## Assignment
From the entries below, extract every line that includes the word "plate".

==== Given records

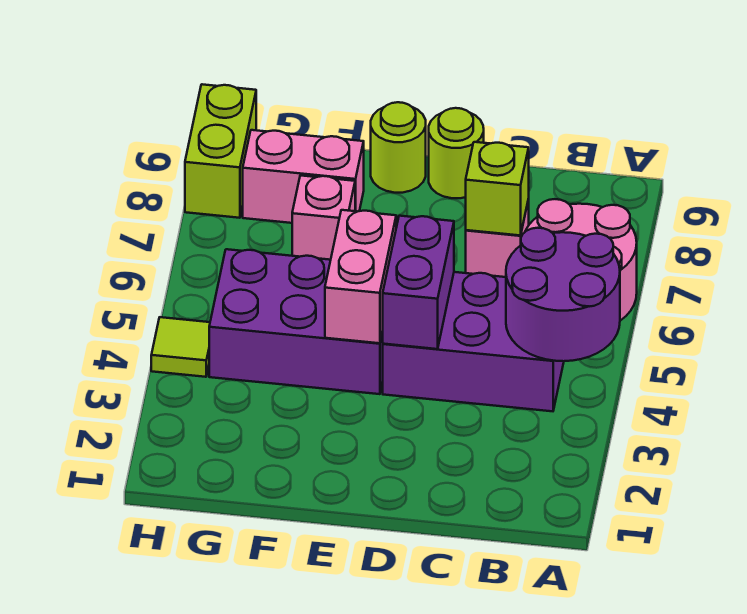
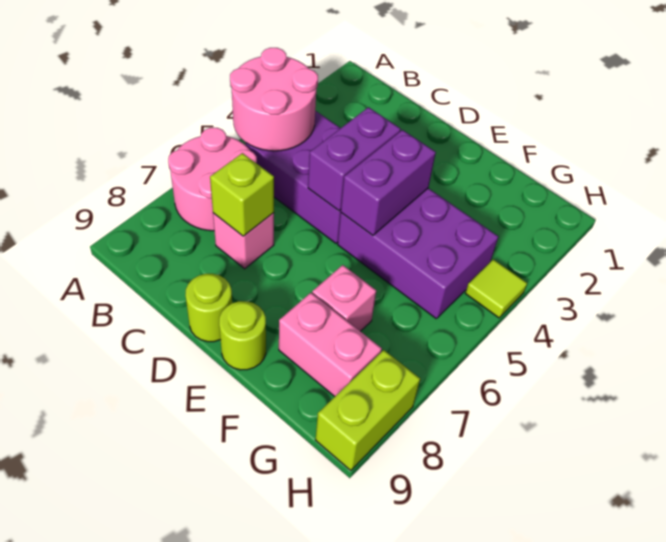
purple round brick A4:B5 level 2 -> pink round brick A4:B5 level 2
pink brick E4:E5 level 2 -> purple brick E4:E5 level 2

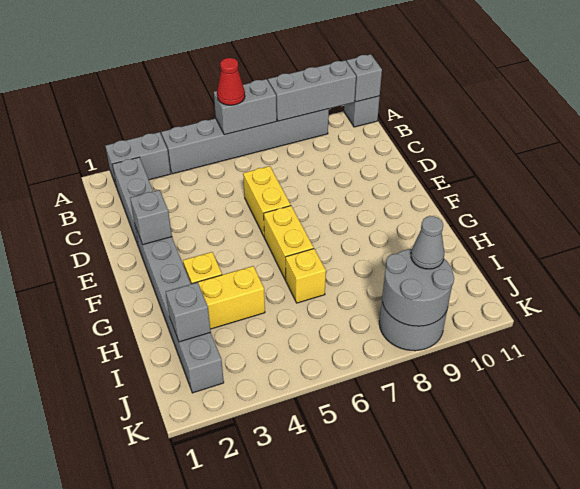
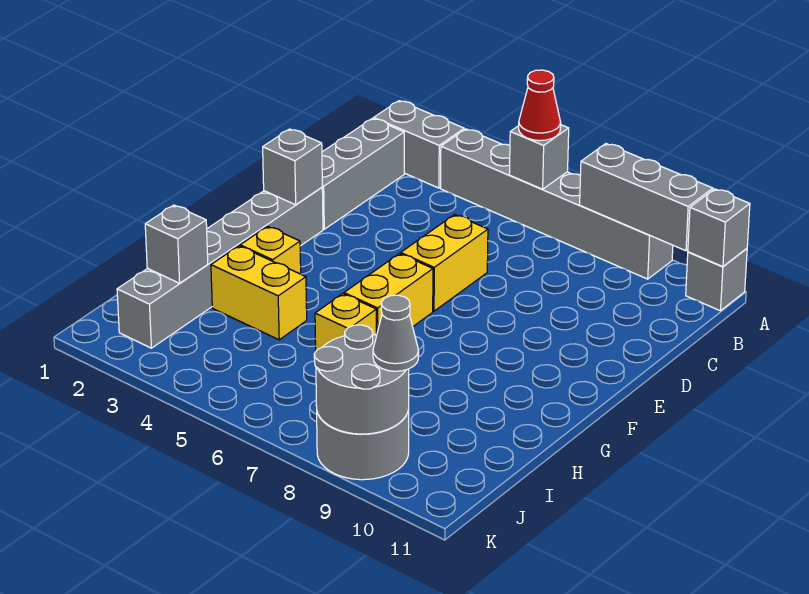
grey brick A6:A7 level 2 -> grey brick A6 level 2

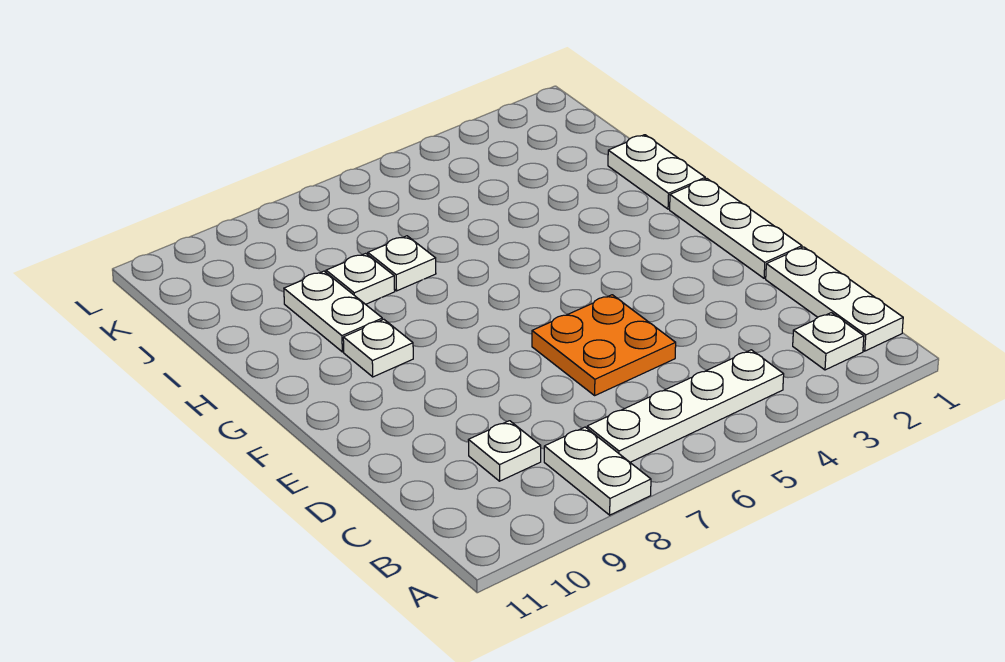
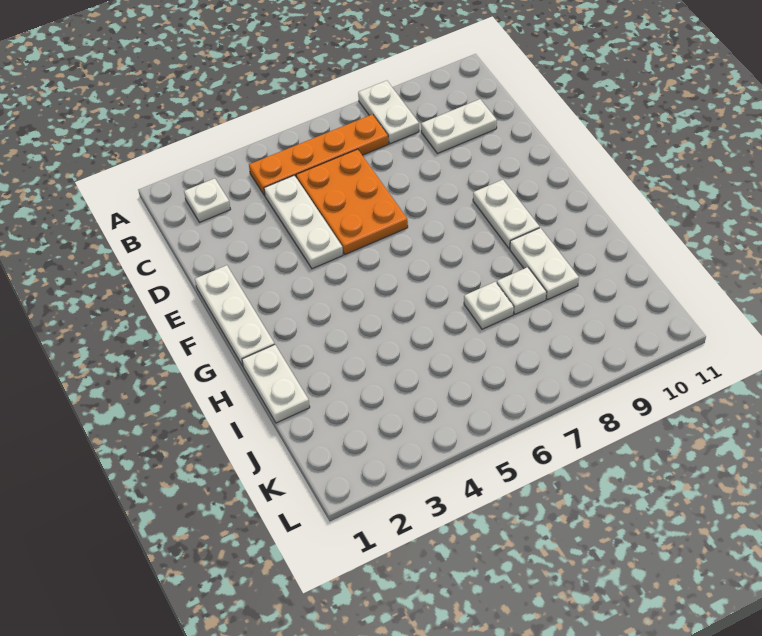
white plate B1:D1 level 1 -> white plate C4:E4 level 1
white plate B4:B7 level 1 -> orange plate B4:B7 level 1
white plate C9 level 1 -> white plate C9:C10 level 1
orange plate D5:E6 level 1 -> orange plate C5:E6 level 1
white plate G9 level 1 -> white plate F9:G9 level 1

========

## Answer to the exercise
white plate B1:D1 level 1 -> white plate C4:E4 level 1
white plate B4:B7 level 1 -> orange plate B4:B7 level 1
white plate C9 level 1 -> white plate C9:C10 level 1
orange plate D5:E6 level 1 -> orange plate C5:E6 level 1
white plate G9 level 1 -> white plate F9:G9 level 1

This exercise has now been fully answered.